**The problem**. Print the data in full, exactly as it reads.

**Task inputs**.

- - - - -

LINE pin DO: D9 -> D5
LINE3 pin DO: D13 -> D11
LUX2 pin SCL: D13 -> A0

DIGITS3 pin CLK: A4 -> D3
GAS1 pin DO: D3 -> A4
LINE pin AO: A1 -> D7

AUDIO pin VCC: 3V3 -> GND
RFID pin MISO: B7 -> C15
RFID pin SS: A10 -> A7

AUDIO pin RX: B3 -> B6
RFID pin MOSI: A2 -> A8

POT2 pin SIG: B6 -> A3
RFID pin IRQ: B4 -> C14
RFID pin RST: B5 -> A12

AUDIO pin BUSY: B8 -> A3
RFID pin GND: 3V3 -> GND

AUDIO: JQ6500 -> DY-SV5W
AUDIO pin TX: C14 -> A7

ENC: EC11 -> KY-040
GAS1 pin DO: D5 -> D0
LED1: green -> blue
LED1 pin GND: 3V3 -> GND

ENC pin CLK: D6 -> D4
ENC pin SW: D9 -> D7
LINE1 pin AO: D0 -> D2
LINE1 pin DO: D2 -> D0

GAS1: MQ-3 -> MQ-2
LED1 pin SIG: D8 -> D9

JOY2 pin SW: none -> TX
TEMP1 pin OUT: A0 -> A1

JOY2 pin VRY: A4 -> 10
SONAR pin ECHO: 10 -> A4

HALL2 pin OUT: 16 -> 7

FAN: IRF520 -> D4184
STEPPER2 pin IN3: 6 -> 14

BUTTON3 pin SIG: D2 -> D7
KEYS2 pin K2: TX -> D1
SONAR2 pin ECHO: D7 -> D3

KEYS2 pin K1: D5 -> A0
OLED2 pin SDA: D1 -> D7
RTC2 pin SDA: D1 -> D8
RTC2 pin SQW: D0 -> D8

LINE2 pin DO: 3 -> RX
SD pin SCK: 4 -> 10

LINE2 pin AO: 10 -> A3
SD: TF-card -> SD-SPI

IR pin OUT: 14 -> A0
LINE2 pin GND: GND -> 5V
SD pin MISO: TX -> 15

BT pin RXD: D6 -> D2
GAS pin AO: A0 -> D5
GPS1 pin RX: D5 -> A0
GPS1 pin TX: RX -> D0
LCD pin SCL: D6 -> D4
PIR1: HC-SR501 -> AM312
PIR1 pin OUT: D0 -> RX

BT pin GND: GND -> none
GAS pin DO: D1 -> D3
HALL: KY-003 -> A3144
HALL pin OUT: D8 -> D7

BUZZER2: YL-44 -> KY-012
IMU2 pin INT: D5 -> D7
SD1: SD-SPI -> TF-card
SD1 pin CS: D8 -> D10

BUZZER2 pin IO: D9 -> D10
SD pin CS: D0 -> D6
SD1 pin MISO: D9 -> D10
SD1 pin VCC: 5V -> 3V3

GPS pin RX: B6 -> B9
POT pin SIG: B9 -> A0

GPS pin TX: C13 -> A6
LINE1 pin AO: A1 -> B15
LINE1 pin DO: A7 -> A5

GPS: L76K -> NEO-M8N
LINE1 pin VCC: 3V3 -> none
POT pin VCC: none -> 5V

- - - - -

**Answer for the task**.
LINE pin DO: D9 -> D5
LINE3 pin DO: D13 -> D11
LUX2 pin SCL: D13 -> A0

DIGITS3 pin CLK: A4 -> D3
GAS1 pin DO: D3 -> A4
LINE pin AO: A1 -> D7

AUDIO pin VCC: 3V3 -> GND
RFID pin MISO: B7 -> C15
RFID pin SS: A10 -> A7

AUDIO pin RX: B3 -> B6
RFID pin MOSI: A2 -> A8

POT2 pin SIG: B6 -> A3
RFID pin IRQ: B4 -> C14
RFID pin RST: B5 -> A12

AUDIO pin BUSY: B8 -> A3
RFID pin GND: 3V3 -> GND

AUDIO: JQ6500 -> DY-SV5W
AUDIO pin TX: C14 -> A7

ENC: EC11 -> KY-040
GAS1 pin DO: D5 -> D0
LED1: green -> blue
LED1 pin GND: 3V3 -> GND

ENC pin CLK: D6 -> D4
ENC pin SW: D9 -> D7
LINE1 pin AO: D0 -> D2
LINE1 pin DO: D2 -> D0

GAS1: MQ-3 -> MQ-2
LED1 pin SIG: D8 -> D9

JOY2 pin SW: none -> TX
TEMP1 pin OUT: A0 -> A1

JOY2 pin VRY: A4 -> 10
SONAR pin ECHO: 10 -> A4

HALL2 pin OUT: 16 -> 7

FAN: IRF520 -> D4184
STEPPER2 pin IN3: 6 -> 14

BUTTON3 pin SIG: D2 -> D7
KEYS2 pin K2: TX -> D1
SONAR2 pin ECHO: D7 -> D3

KEYS2 pin K1: D5 -> A0
OLED2 pin SDA: D1 -> D7
RTC2 pin SDA: D1 -> D8
RTC2 pin SQW: D0 -> D8

LINE2 pin DO: 3 -> RX
SD pin SCK: 4 -> 10

LINE2 pin AO: 10 -> A3
SD: TF-card -> SD-SPI

IR pin OUT: 14 -> A0
LINE2 pin GND: GND -> 5V
SD pin MISO: TX -> 15

BT pin RXD: D6 -> D2
GAS pin AO: A0 -> D5
GPS1 pin RX: D5 -> A0
GPS1 pin TX: RX -> D0
LCD pin SCL: D6 -> D4
PIR1: HC-SR501 -> AM312
PIR1 pin OUT: D0 -> RX

BT pin GND: GND -> none
GAS pin DO: D1 -> D3
HALL: KY-003 -> A3144
HALL pin OUT: D8 -> D7

BUZZER2: YL-44 -> KY-012
IMU2 pin INT: D5 -> D7
SD1: SD-SPI -> TF-card
SD1 pin CS: D8 -> D10

BUZZER2 pin IO: D9 -> D10
SD pin CS: D0 -> D6
SD1 pin MISO: D9 -> D10
SD1 pin VCC: 5V -> 3V3

GPS pin RX: B6 -> B9
POT pin SIG: B9 -> A0

GPS pin TX: C13 -> A6
LINE1 pin AO: A1 -> B15
LINE1 pin DO: A7 -> A5

GPS: L76K -> NEO-M8N
LINE1 pin VCC: 3V3 -> none
POT pin VCC: none -> 5V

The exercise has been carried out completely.